TASK OBJECTIVE:
Given the material below, output exactly the lines from the line with "(571, 216) = (180, 207): brown" to the line with "(702, 423) = (367, 408): green", both ends included, and no other lines.

TASK INPUTS:

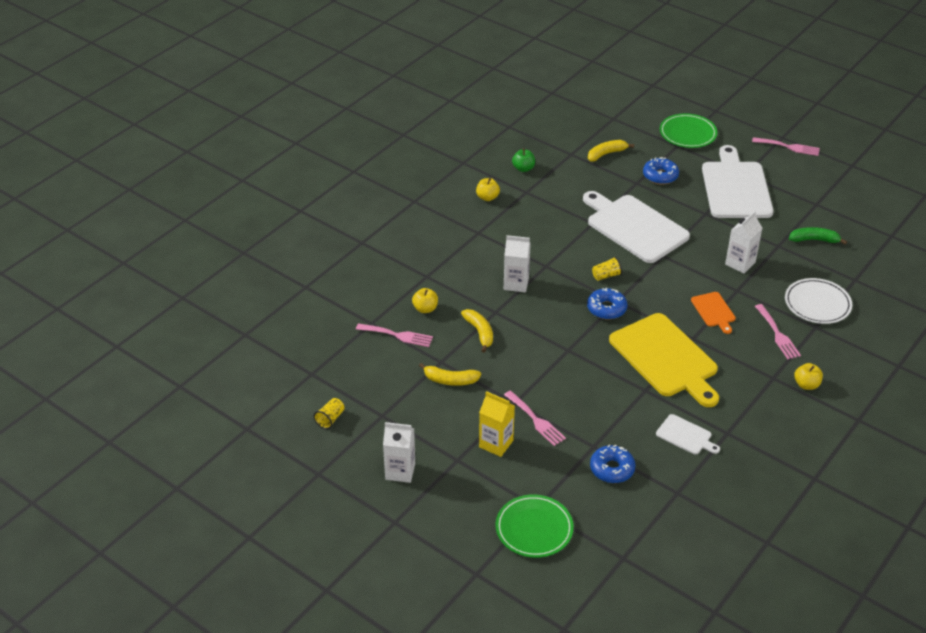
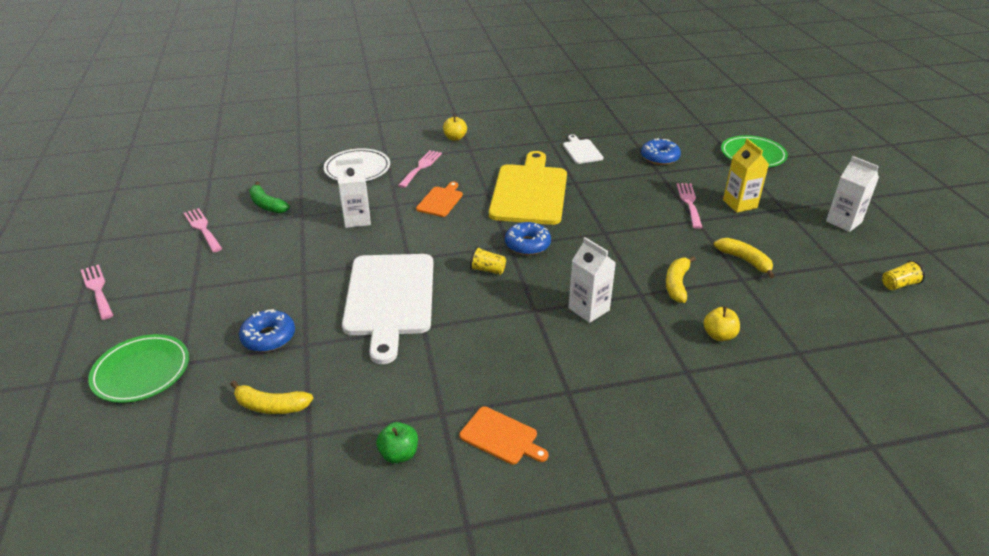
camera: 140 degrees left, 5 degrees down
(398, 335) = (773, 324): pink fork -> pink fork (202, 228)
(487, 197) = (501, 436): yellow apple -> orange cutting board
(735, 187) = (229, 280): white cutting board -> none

---

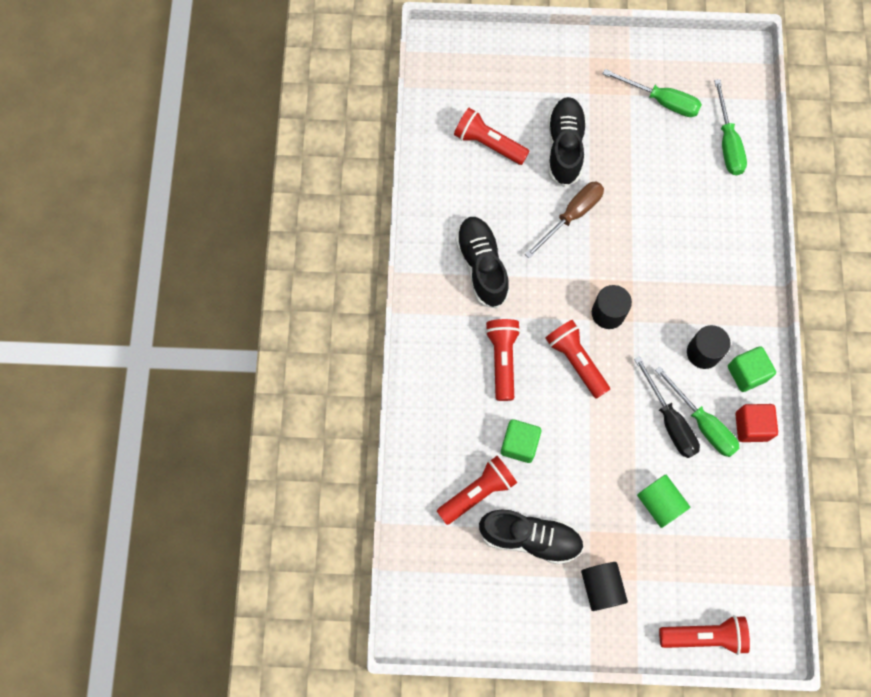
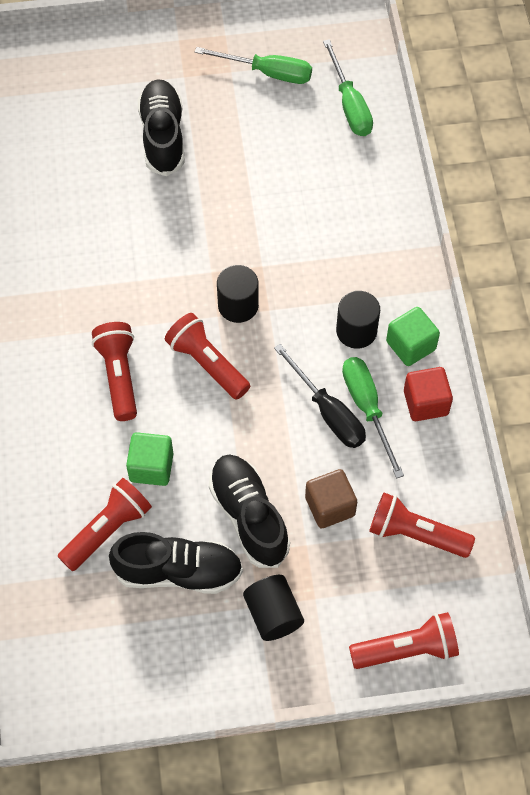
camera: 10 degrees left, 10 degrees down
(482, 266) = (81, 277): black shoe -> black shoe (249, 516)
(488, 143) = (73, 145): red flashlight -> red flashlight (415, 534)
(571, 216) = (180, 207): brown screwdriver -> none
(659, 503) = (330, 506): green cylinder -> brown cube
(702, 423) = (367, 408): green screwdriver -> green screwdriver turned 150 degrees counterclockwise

==

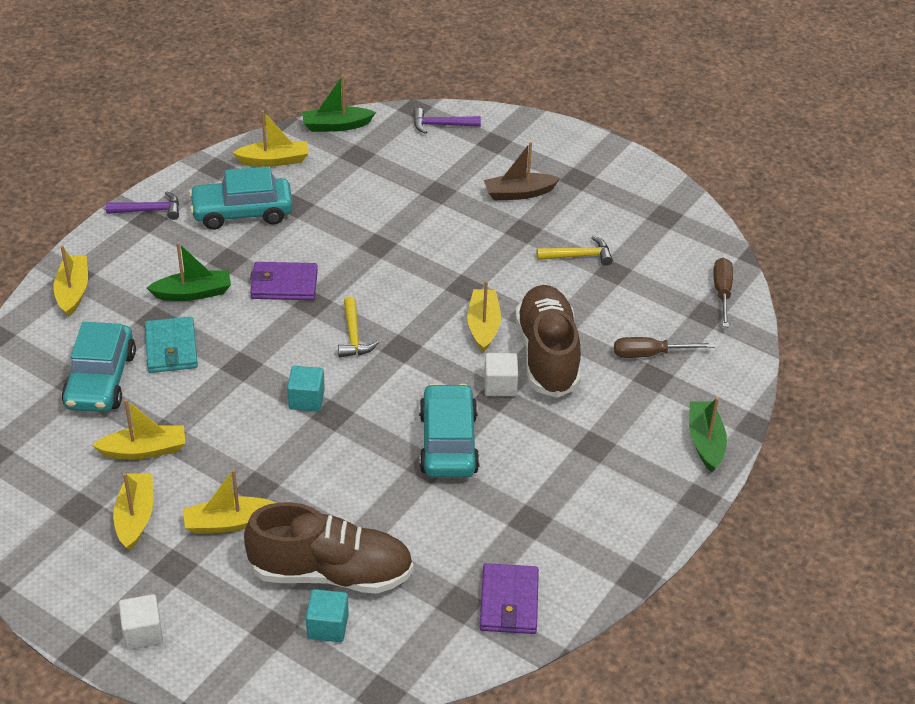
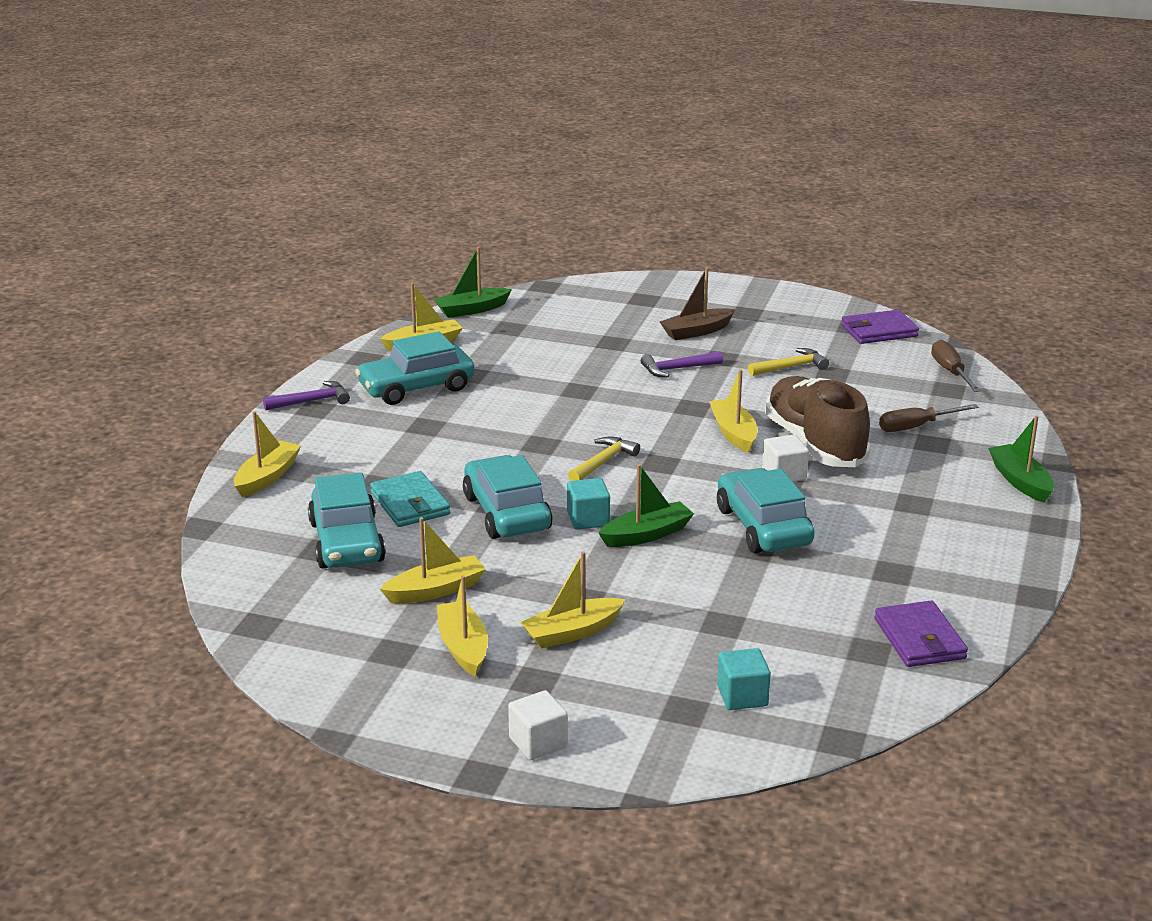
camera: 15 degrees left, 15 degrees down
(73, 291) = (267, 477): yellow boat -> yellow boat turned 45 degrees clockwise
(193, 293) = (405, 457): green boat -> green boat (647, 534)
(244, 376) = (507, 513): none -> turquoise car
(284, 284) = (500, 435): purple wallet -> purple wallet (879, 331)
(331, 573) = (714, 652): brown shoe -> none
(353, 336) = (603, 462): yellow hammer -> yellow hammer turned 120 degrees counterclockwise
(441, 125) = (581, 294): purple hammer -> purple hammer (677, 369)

ANSWER TO THIS EXERCISE:
(571, 216) = (180, 207): brown screwdriver -> none
(659, 503) = (330, 506): green cylinder -> brown cube
(702, 423) = (367, 408): green screwdriver -> green screwdriver turned 150 degrees counterclockwise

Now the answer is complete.